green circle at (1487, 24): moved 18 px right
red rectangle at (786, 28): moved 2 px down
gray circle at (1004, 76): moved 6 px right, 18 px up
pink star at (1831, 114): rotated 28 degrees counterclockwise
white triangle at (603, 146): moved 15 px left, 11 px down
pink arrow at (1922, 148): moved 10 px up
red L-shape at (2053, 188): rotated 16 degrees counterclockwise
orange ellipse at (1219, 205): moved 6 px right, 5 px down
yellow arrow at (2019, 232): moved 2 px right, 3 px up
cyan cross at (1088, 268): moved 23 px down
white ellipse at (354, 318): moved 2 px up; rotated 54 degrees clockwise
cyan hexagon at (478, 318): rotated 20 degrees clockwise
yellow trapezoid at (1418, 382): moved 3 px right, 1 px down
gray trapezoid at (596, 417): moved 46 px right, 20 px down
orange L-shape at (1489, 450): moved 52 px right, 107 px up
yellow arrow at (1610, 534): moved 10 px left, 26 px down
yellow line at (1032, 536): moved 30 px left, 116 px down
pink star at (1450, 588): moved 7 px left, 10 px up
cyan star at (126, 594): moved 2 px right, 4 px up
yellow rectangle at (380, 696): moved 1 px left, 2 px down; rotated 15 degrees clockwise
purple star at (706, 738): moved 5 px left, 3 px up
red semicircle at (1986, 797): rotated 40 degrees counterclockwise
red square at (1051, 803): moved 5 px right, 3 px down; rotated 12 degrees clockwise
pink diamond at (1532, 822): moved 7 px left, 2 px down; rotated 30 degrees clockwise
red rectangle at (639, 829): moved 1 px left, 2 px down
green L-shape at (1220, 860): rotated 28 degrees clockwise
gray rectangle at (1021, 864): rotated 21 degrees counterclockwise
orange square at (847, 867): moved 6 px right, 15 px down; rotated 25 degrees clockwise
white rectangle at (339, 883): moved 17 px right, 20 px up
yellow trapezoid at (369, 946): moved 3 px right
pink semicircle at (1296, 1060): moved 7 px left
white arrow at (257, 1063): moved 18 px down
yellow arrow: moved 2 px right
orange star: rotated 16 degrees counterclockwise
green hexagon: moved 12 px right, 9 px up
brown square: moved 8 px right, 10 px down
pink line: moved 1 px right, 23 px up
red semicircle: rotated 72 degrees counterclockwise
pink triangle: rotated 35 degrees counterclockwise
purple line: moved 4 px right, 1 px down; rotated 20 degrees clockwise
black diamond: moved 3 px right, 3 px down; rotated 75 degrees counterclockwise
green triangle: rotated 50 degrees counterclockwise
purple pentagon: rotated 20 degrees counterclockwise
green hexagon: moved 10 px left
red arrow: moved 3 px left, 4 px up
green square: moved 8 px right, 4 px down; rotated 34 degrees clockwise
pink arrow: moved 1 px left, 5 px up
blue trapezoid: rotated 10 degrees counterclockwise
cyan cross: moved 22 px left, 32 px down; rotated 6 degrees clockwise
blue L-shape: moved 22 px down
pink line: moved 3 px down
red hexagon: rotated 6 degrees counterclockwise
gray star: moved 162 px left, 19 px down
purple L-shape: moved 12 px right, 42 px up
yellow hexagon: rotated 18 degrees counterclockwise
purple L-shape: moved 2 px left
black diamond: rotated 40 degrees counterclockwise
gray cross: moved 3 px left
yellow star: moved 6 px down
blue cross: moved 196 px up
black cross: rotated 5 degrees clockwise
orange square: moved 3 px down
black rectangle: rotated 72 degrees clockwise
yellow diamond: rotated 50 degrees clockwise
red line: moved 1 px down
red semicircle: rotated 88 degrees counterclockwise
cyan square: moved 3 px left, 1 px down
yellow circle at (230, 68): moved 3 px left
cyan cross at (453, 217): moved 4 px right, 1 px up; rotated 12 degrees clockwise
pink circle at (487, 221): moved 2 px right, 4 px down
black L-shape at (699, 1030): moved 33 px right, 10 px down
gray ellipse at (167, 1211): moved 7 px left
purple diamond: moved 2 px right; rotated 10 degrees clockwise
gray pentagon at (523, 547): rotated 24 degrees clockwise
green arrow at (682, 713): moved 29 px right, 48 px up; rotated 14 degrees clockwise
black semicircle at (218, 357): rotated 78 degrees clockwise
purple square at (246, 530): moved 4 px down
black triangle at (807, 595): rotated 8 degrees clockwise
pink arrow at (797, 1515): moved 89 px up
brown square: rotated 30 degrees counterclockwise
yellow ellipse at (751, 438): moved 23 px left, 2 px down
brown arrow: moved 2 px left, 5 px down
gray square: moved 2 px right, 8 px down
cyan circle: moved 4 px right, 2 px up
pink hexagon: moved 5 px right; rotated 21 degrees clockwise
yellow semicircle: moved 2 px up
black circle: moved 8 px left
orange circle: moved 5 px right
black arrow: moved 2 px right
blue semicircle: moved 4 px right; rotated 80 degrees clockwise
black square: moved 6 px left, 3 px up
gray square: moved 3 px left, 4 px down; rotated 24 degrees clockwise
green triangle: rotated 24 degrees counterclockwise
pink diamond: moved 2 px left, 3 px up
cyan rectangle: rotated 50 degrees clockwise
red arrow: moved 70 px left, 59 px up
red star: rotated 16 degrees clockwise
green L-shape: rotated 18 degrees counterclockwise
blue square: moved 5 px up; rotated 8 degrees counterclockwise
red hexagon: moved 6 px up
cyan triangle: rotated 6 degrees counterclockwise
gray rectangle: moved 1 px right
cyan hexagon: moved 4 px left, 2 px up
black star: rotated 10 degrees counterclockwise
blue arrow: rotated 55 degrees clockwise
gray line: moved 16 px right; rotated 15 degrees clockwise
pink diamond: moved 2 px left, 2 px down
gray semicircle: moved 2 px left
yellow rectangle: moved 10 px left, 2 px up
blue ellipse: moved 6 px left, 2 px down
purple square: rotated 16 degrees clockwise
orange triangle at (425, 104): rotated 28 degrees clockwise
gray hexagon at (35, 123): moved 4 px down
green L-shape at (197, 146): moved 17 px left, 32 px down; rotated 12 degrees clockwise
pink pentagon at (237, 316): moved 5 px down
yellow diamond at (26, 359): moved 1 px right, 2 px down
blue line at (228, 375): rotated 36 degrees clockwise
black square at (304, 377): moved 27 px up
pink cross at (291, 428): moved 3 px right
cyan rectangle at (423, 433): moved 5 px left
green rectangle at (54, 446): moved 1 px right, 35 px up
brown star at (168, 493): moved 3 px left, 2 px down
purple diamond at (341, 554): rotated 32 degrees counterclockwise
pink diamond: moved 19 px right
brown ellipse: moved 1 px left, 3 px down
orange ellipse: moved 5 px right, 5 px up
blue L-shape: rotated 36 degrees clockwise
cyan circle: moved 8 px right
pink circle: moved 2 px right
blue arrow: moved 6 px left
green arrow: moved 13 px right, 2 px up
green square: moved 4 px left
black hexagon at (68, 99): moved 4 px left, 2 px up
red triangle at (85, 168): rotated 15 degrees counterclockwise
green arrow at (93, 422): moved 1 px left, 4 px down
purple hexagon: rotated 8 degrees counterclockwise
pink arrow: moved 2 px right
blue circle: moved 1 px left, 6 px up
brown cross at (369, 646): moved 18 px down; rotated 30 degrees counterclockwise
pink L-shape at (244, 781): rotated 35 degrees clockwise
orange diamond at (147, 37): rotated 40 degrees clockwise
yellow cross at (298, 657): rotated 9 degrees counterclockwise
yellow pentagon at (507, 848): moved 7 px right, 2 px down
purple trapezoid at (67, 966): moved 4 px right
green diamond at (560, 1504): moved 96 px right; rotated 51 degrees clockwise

□ □ □ □ □

The problem: If the word "pentagon" is on a line above, return that line.

Task result:
purple pentagon: rotated 20 degrees counterclockwise
gray pentagon at (523, 547): rotated 24 degrees clockwise
pink pentagon at (237, 316): moved 5 px down
yellow pentagon at (507, 848): moved 7 px right, 2 px down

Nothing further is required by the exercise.